Exercise instructions:
Would you return every entry below exactly as written, without its images?

-------- Source information --------

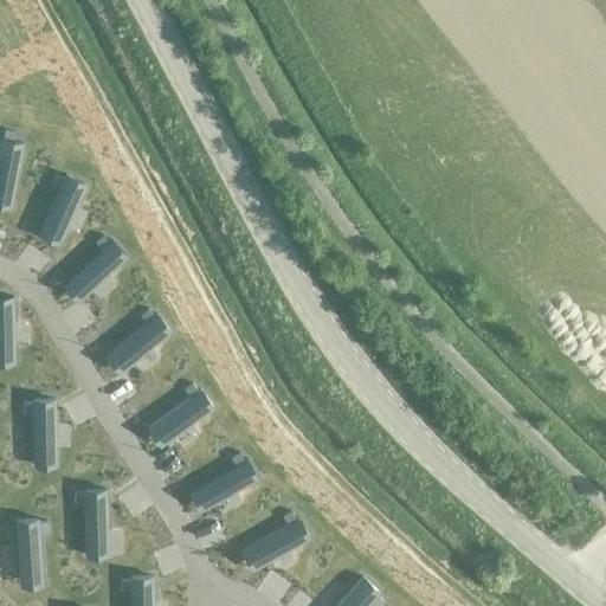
[(0,139),(0,192),(11,195),(21,143),(11,141),(13,133),(2,130),(1,140),(0,139)]
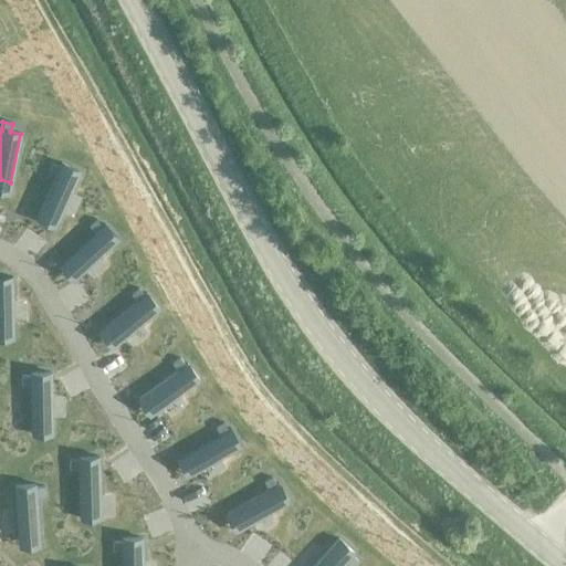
[(54,176),(40,208),(59,216),(79,171),(60,163),(58,167),(50,164),(46,171),(54,176)]
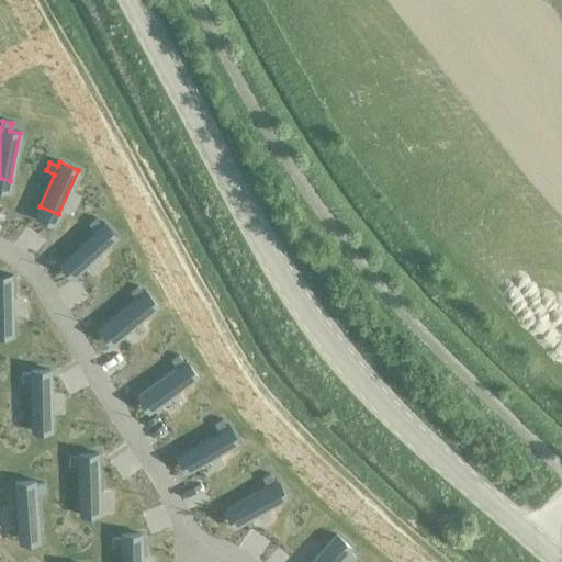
[(93,231),(66,257),(80,271),(116,238),(102,223),(100,224),(94,218),(88,224),(93,231)]
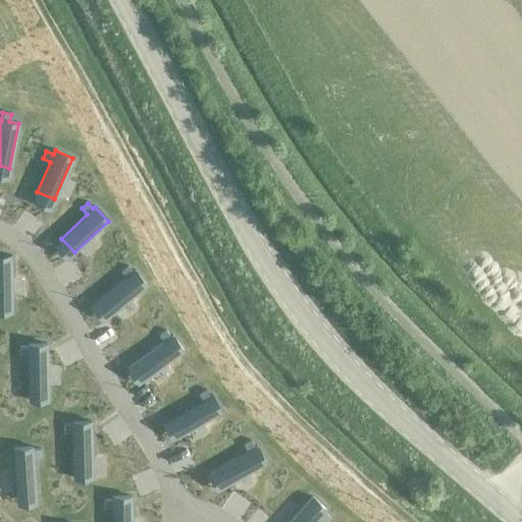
[(0,301),(10,302),(10,256),(0,256),(0,301)]
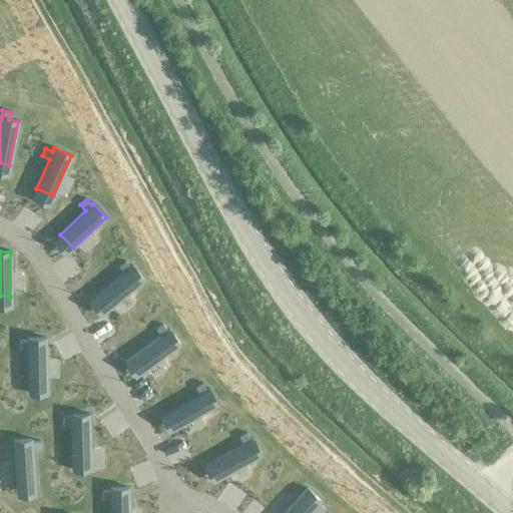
[(123,273),(97,295),(109,309),(143,281),(131,266),(129,267),(124,261),(118,267),(123,273)]
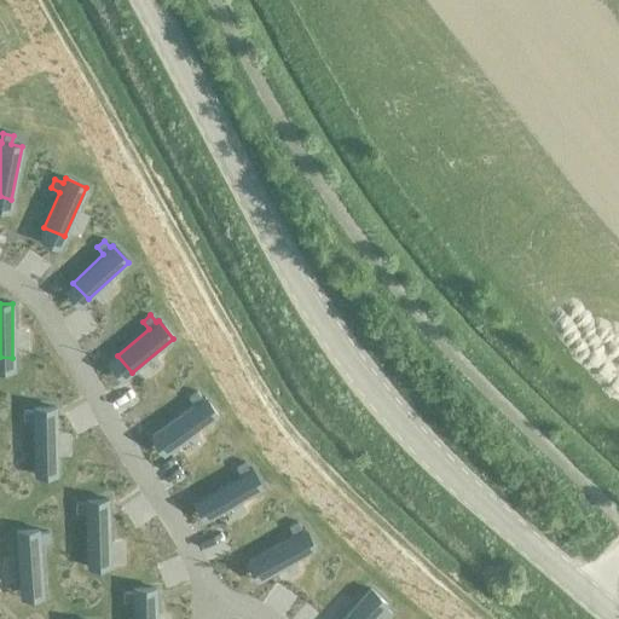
[(194,405),(160,429),(173,447),(217,416),(203,398),(201,399),(196,392),(187,398),(194,405)]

--------

Exercise result:
[(0,139),(0,192),(11,195),(21,143),(11,141),(13,133),(2,130),(1,140),(0,139)]
[(54,176),(40,208),(59,216),(79,171),(60,163),(58,167),(50,164),(46,171),(54,176)]
[(93,231),(66,257),(80,271),(116,238),(102,223),(100,224),(94,218),(88,224),(93,231)]
[(0,301),(10,302),(10,256),(0,256),(0,301)]
[(123,273),(97,295),(109,309),(143,281),(131,266),(129,267),(124,261),(118,267),(123,273)]
[(194,405),(160,429),(173,447),(217,416),(203,398),(201,399),(196,392),(187,398),(194,405)]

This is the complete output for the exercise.